— Exercise —
Scan the data below for lines containing the string "orange" and give only how many there are.

[Spatial reasoning data]
::::::::
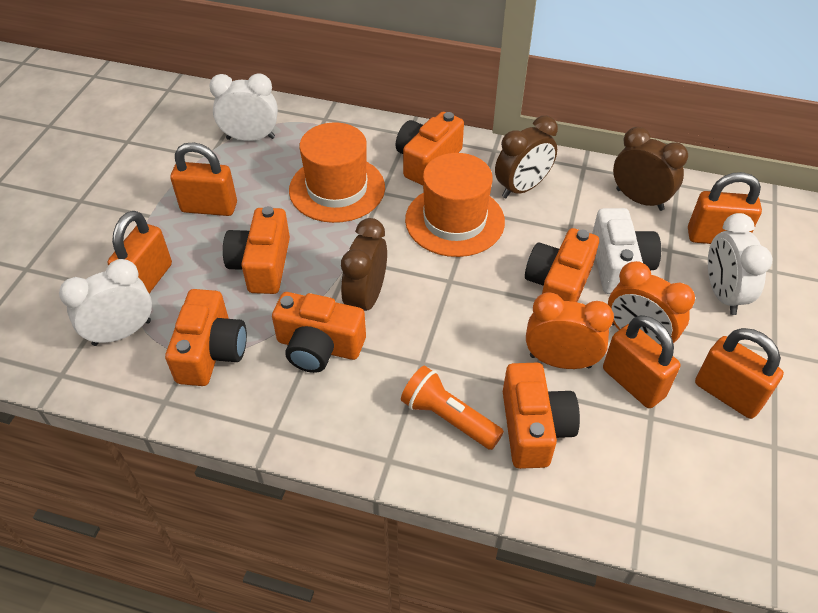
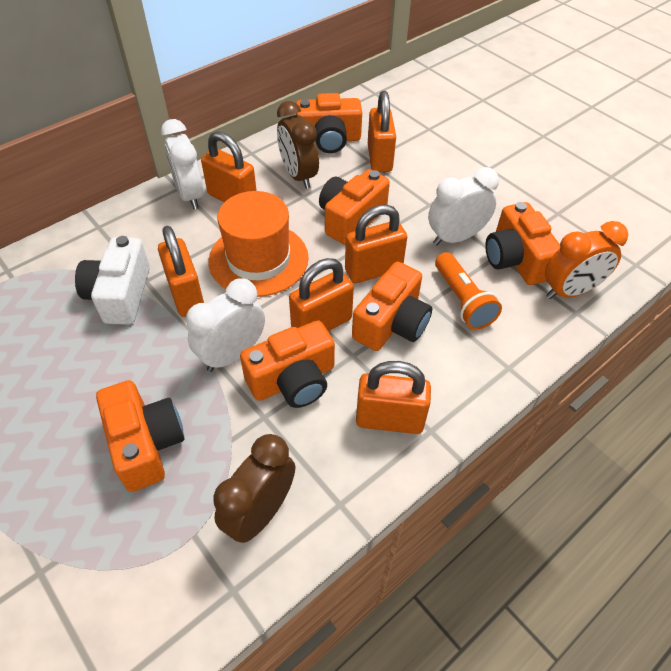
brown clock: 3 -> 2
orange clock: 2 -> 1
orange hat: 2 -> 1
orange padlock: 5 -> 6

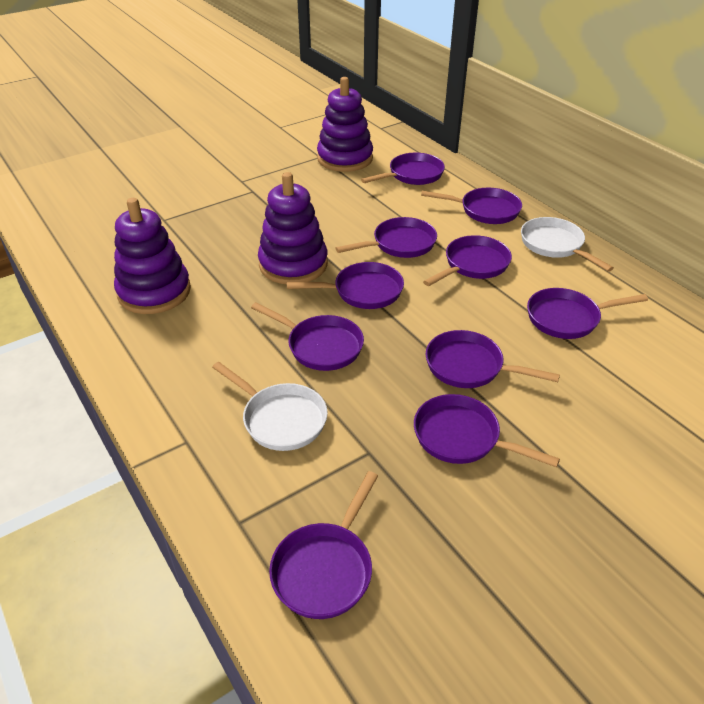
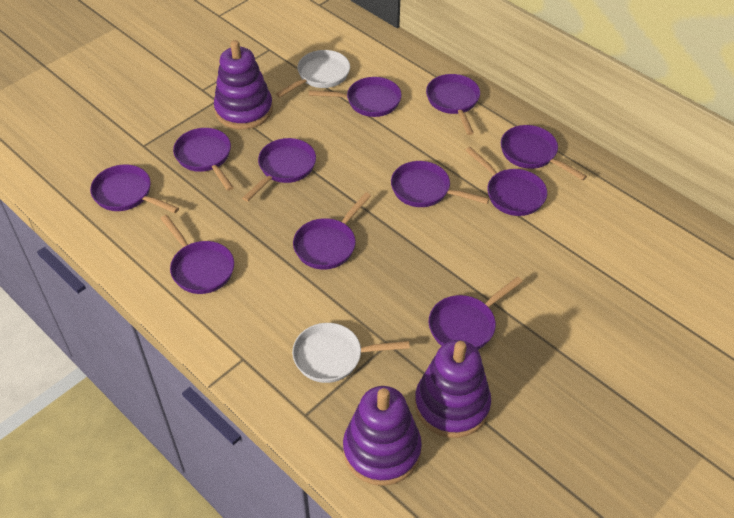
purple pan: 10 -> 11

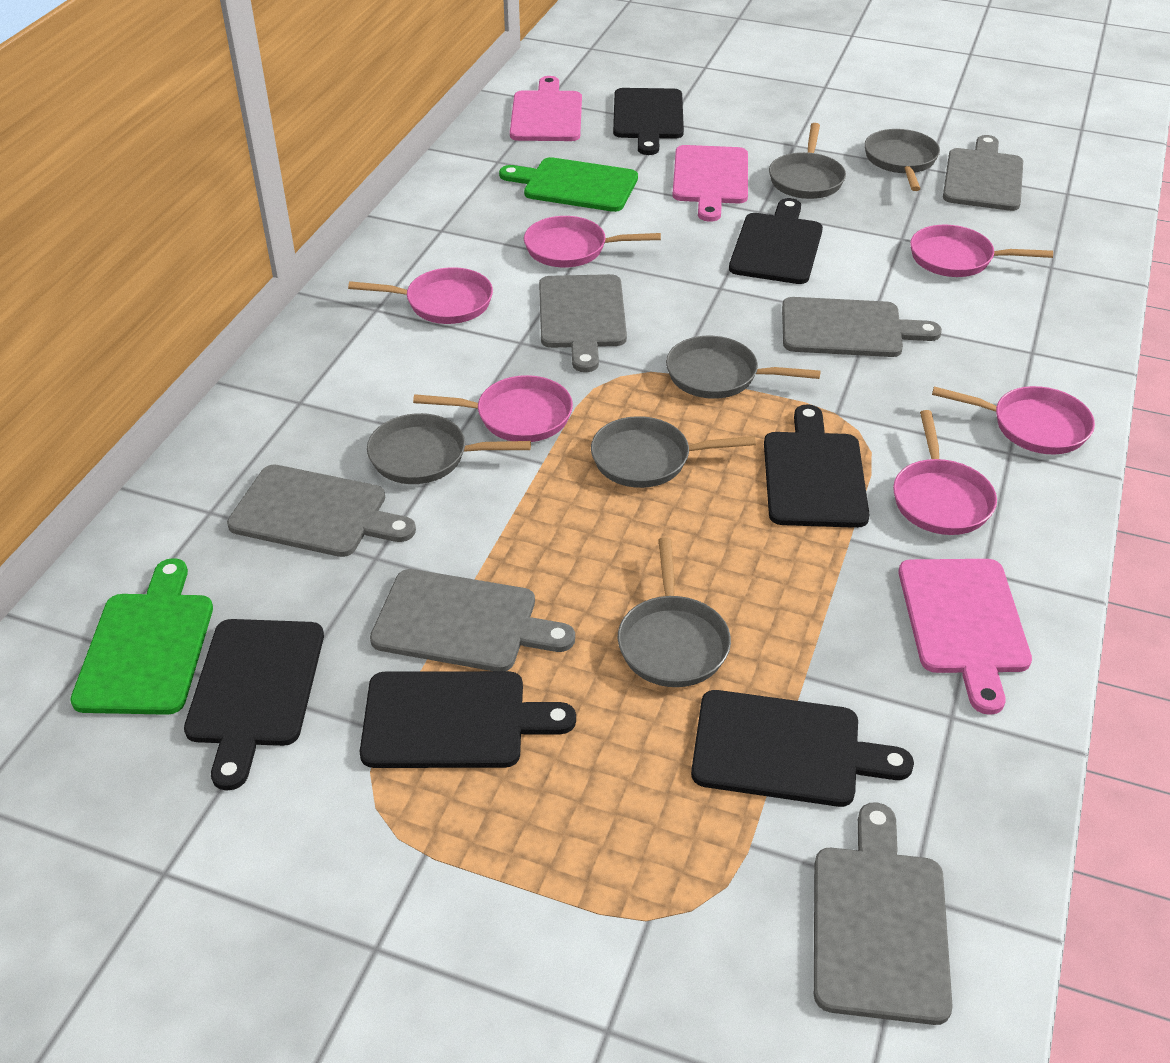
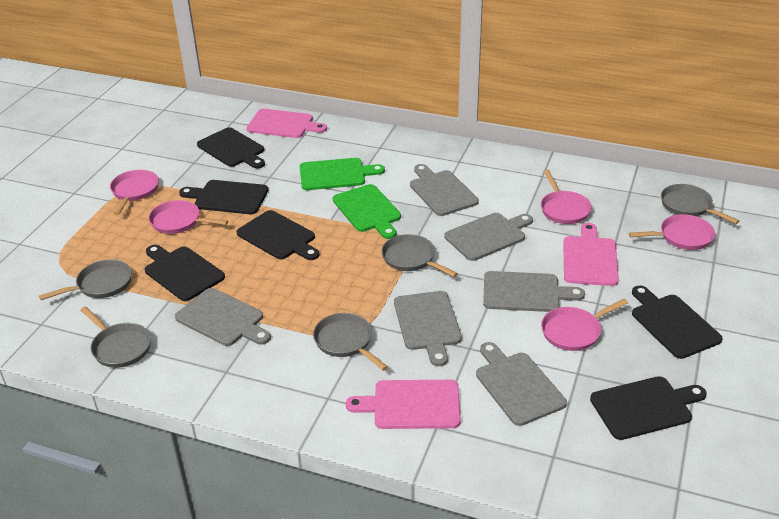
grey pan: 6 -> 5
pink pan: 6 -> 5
::::::::
— Solution —
3